## Aim of the exercise
Repetition must be exact and must stop with the line bearing "building: [377,212,410,242] ->". It begins at the first line of the records and includes no pictures.

Data records:
+---+

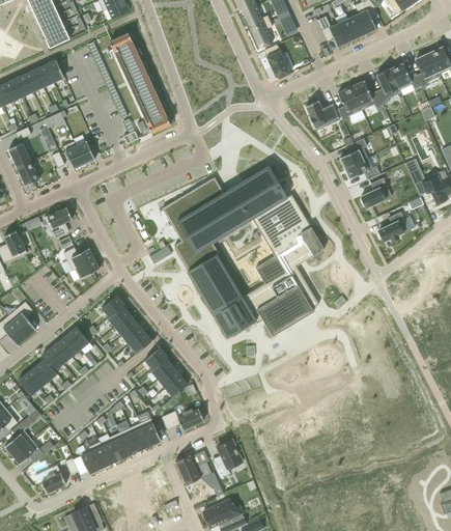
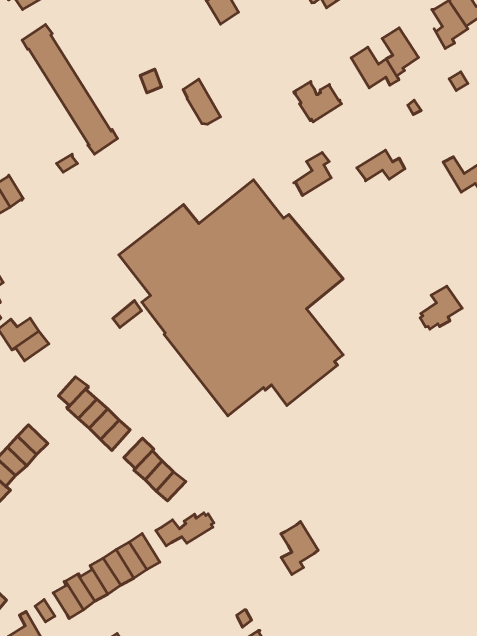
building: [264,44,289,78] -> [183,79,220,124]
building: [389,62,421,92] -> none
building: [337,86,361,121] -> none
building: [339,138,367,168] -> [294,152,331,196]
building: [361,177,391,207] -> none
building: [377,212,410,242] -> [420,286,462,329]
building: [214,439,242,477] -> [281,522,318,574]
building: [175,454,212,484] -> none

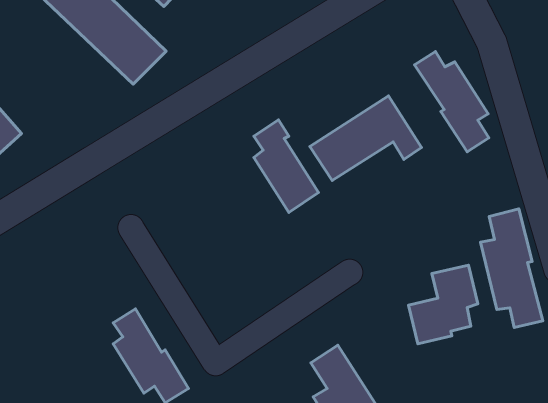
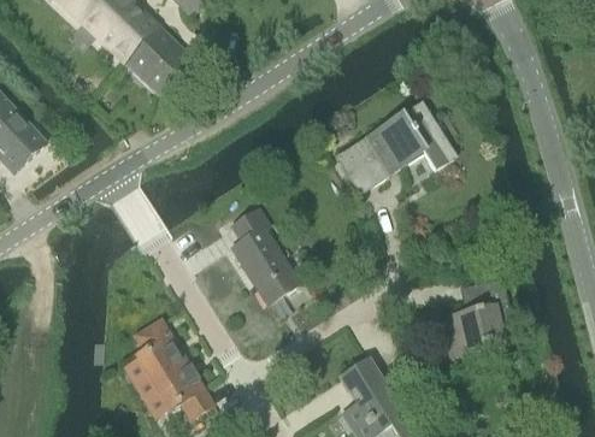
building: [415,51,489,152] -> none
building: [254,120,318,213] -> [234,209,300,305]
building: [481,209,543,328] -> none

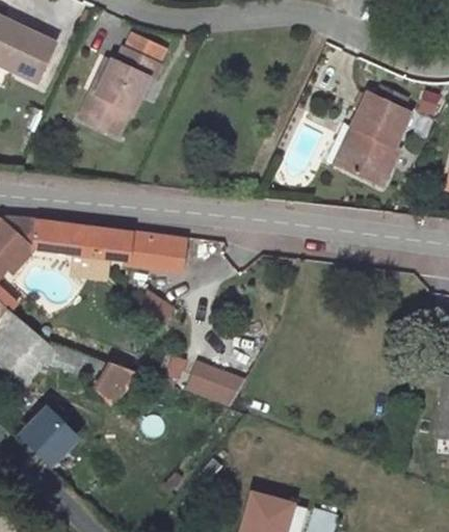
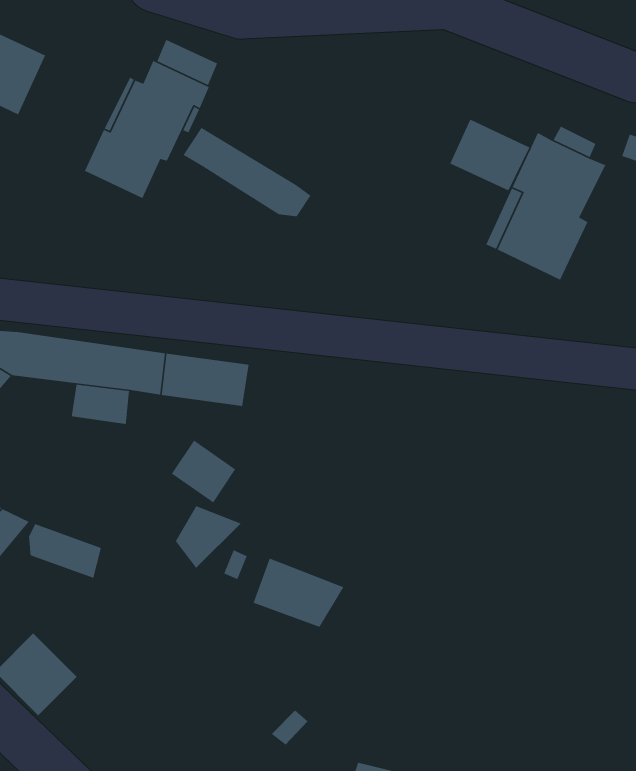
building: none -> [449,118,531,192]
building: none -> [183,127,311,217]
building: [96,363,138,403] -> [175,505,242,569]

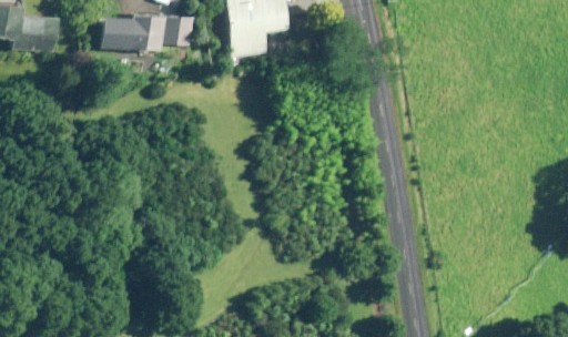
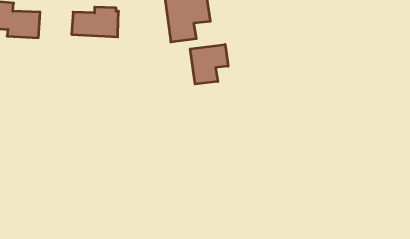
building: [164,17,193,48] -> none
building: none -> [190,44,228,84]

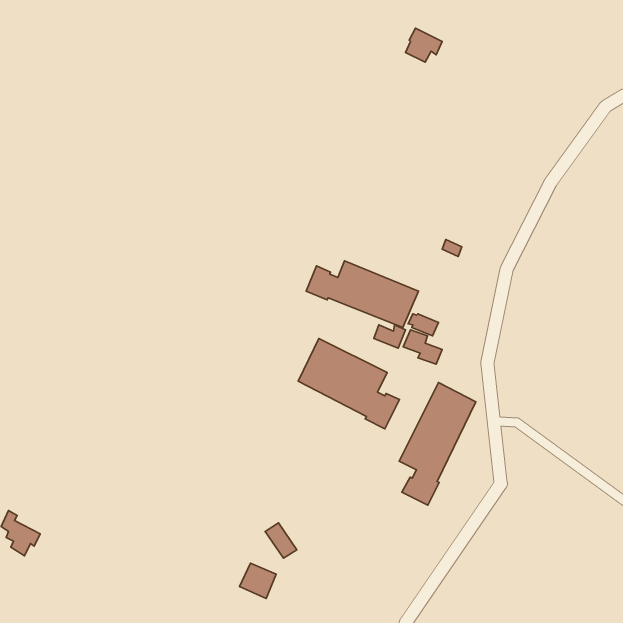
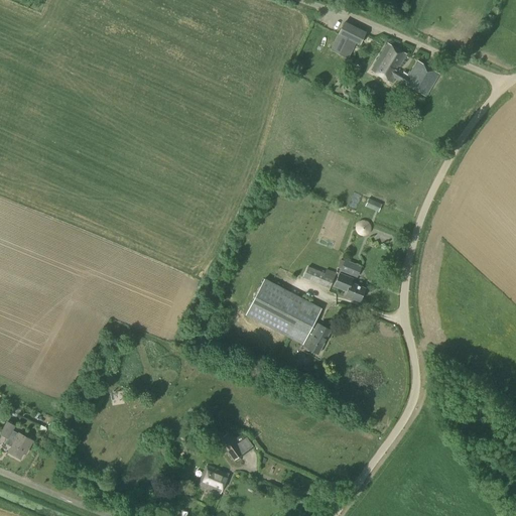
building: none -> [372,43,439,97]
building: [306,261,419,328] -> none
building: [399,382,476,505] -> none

+---+

## Answer for this exercise
building: [264,44,289,78] -> [183,79,220,124]
building: [389,62,421,92] -> none
building: [337,86,361,121] -> none
building: [339,138,367,168] -> [294,152,331,196]
building: [361,177,391,207] -> none
building: [377,212,410,242] -> [420,286,462,329]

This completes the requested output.